> **Task brief**
For this exercise, print the listing below exactly, without its pictures.

● ● ● ●

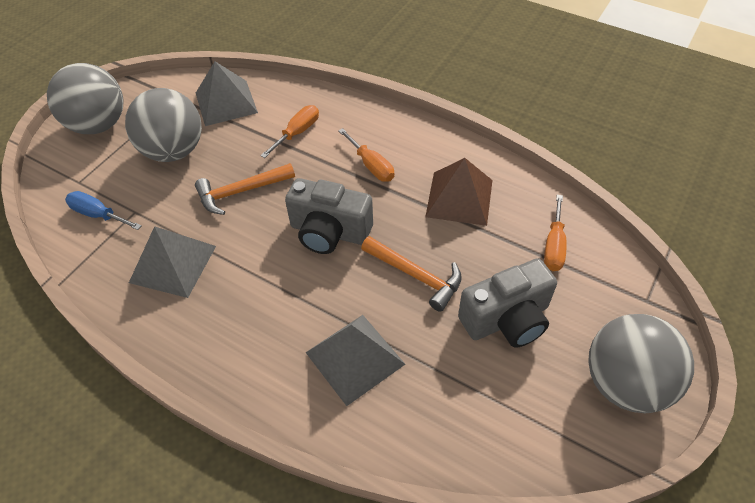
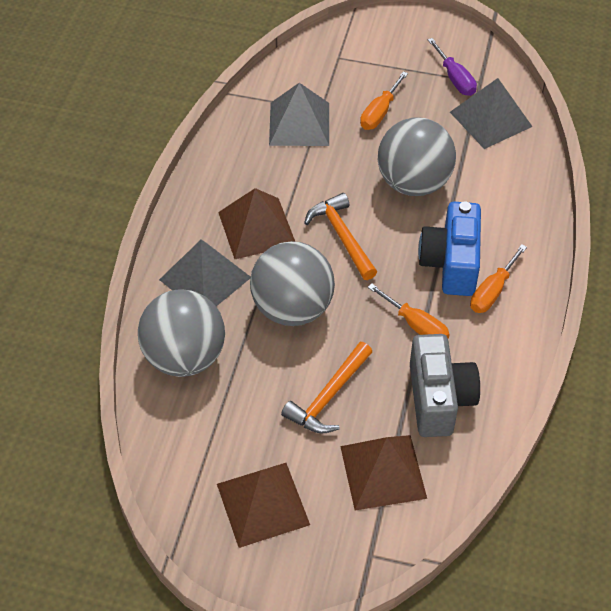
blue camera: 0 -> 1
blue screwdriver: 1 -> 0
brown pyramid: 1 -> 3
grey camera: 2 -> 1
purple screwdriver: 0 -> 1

● ● ● ●

> **Written reply**
blue camera: 0 -> 1
blue screwdriver: 1 -> 0
brown pyramid: 1 -> 3
grey camera: 2 -> 1
purple screwdriver: 0 -> 1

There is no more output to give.